### EXERCISE INSTRUCTIONS
Everything from the line containing "grey spoon: 3 -> 4" through the last line of the records below should be printed exactly, please, and nothing else.

### EXERCISE INPUT
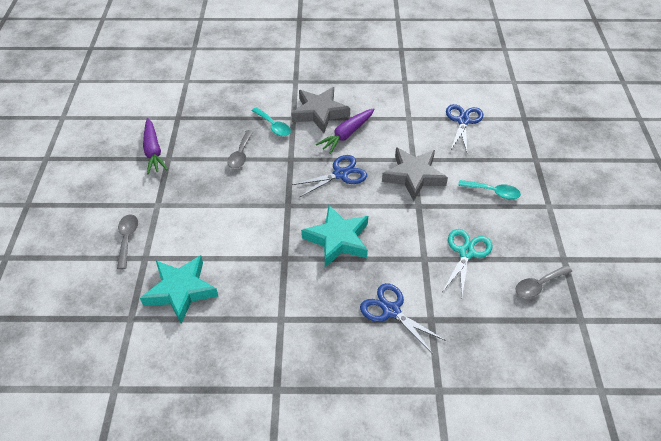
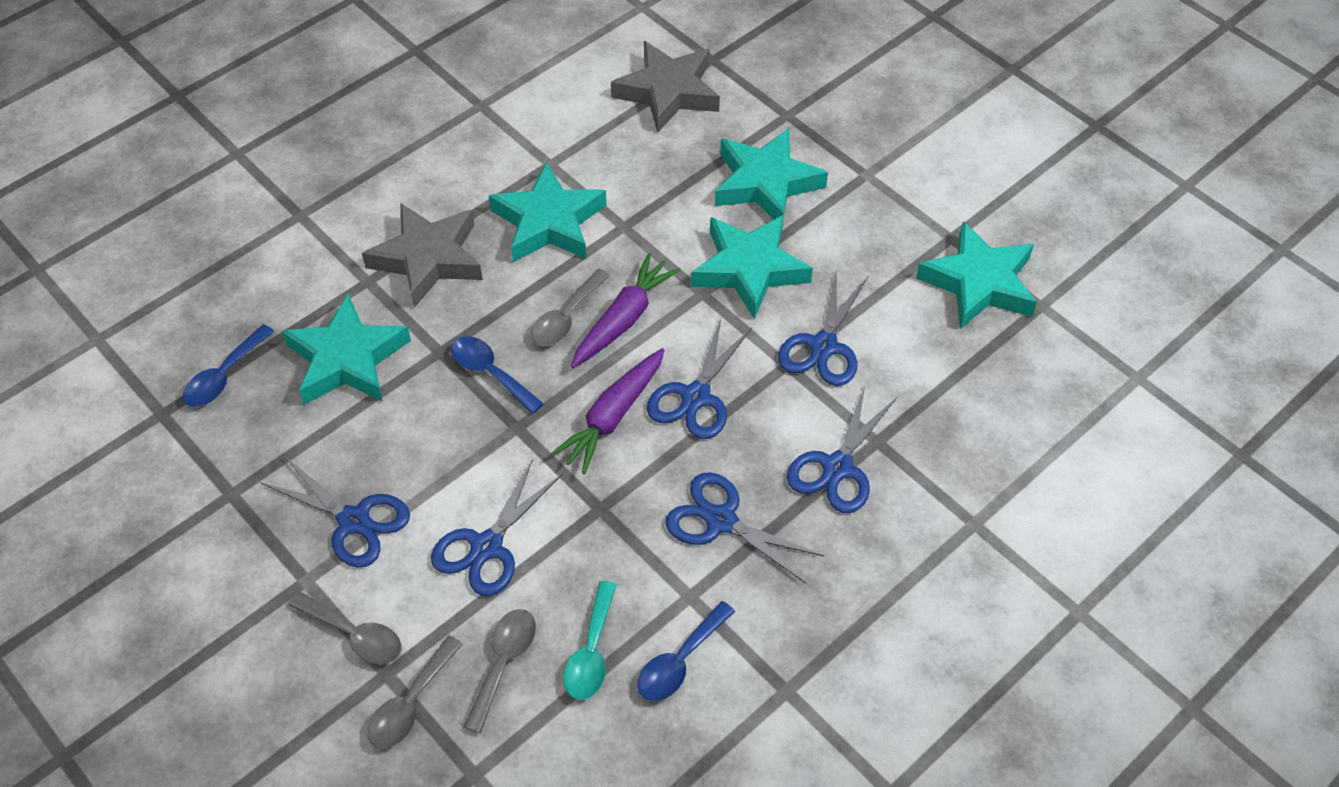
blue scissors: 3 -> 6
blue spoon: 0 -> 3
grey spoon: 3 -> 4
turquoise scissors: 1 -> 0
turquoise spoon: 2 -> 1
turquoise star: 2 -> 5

### ANSWER SECTION
grey spoon: 3 -> 4
turquoise scissors: 1 -> 0
turquoise spoon: 2 -> 1
turquoise star: 2 -> 5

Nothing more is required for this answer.